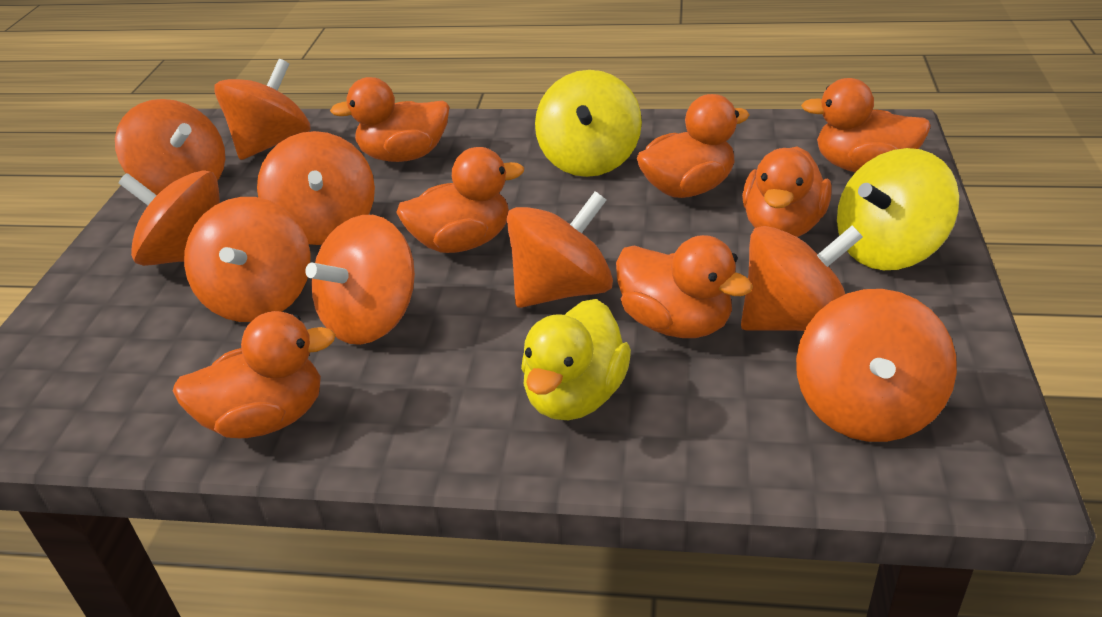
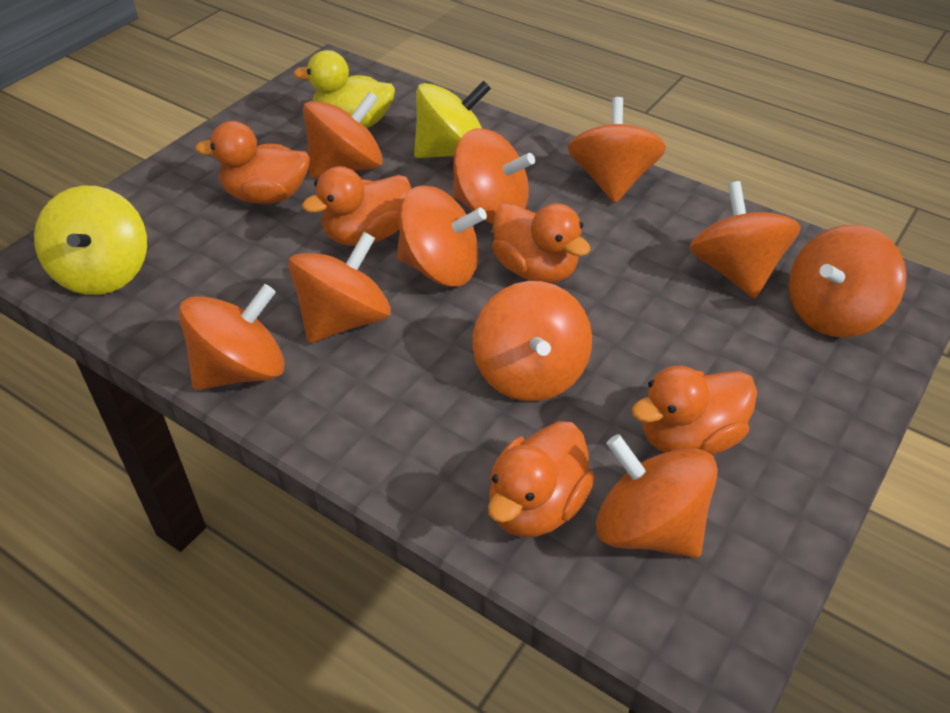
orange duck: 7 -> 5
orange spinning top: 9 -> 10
---
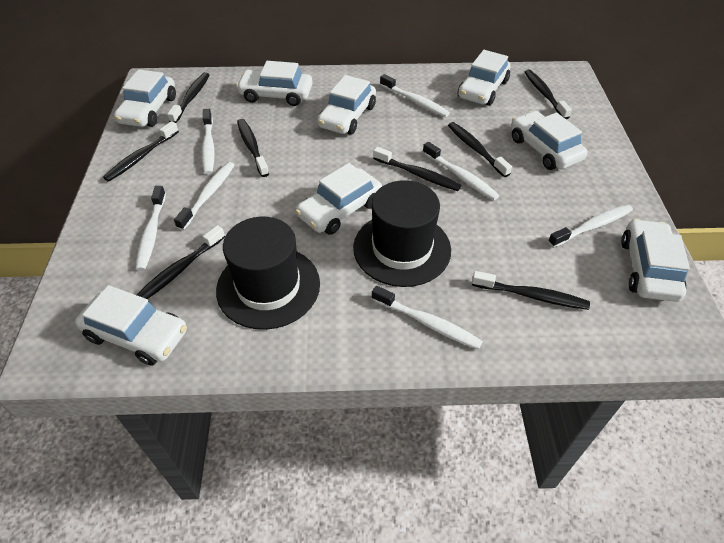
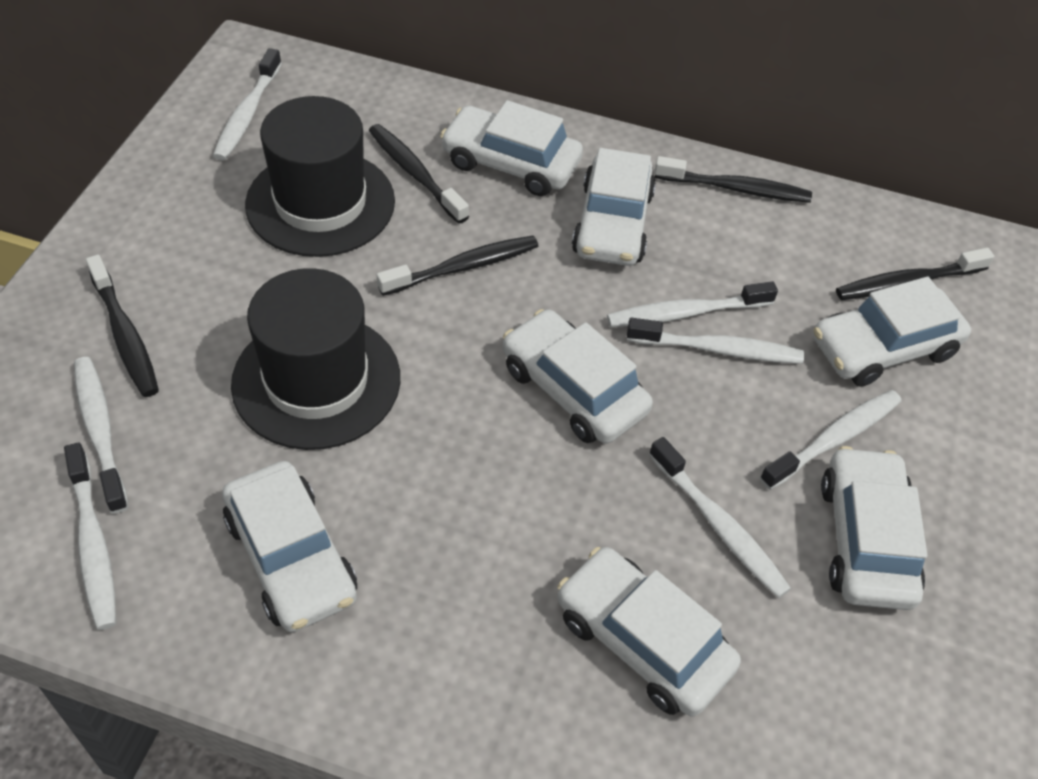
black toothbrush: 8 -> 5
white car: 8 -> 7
---
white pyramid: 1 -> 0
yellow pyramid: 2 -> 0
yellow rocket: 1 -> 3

◆ Task to carry out:
Using the listing, collect all lines in which the string "orange" is found.

◆ Solution to the problem:
orange duck: 7 -> 5
orange spinning top: 9 -> 10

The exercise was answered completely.